Objectif de l'exercice –
Recopiez mot pour mot l'intégralité de la liste ci-dessous, en omettant les images.

Informations extraites –
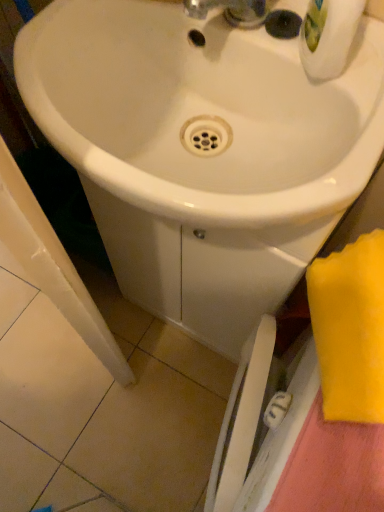
Question: Considering the relative positions of white glossy sink at center and yellow fabric towel at lower right in the image provided, is white glossy sink at center to the left or to the right of yellow fabric towel at lower right?

Choices:
 (A) left
 (B) right

Answer: (A)

Question: From their relative heights in the image, would you say white glossy sink at center is taller or shorter than yellow fabric towel at lower right?

Choices:
 (A) tall
 (B) short

Answer: (A)

Question: From a real-world perspective, is white glossy sink at center above or below yellow fabric towel at lower right?

Choices:
 (A) above
 (B) below

Answer: (B)

Question: Is yellow fabric towel at lower right spatially inside white glossy sink at center, or outside of it?

Choices:
 (A) inside
 (B) outside

Answer: (B)

Question: In the image, is yellow fabric towel at lower right positioned in front of or behind white glossy sink at center?

Choices:
 (A) behind
 (B) front

Answer: (B)

Question: From a real-world perspective, is yellow fabric towel at lower right physically located above or below white glossy sink at center?

Choices:
 (A) above
 (B) below

Answer: (A)

Question: Looking at their shapes, would you say yellow fabric towel at lower right is wider or thinner than white glossy sink at center?

Choices:
 (A) wide
 (B) thin

Answer: (B)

Résultat –
Question: Considering the relative positions of white glossy sink at center and yellow fabric towel at lower right in the image provided, is white glossy sink at center to the left or to the right of yellow fabric towel at lower right?

Choices:
 (A) left
 (B) right

Answer: (A)

Question: From their relative heights in the image, would you say white glossy sink at center is taller or shorter than yellow fabric towel at lower right?

Choices:
 (A) tall
 (B) short

Answer: (A)

Question: From a real-world perspective, is white glossy sink at center above or below yellow fabric towel at lower right?

Choices:
 (A) above
 (B) below

Answer: (B)

Question: Is yellow fabric towel at lower right spatially inside white glossy sink at center, or outside of it?

Choices:
 (A) inside
 (B) outside

Answer: (B)

Question: In the image, is yellow fabric towel at lower right positioned in front of or behind white glossy sink at center?

Choices:
 (A) behind
 (B) front

Answer: (B)

Question: From a real-world perspective, is yellow fabric towel at lower right physically located above or below white glossy sink at center?

Choices:
 (A) above
 (B) below

Answer: (A)

Question: Looking at their shapes, would you say yellow fabric towel at lower right is wider or thinner than white glossy sink at center?

Choices:
 (A) wide
 (B) thin

Answer: (B)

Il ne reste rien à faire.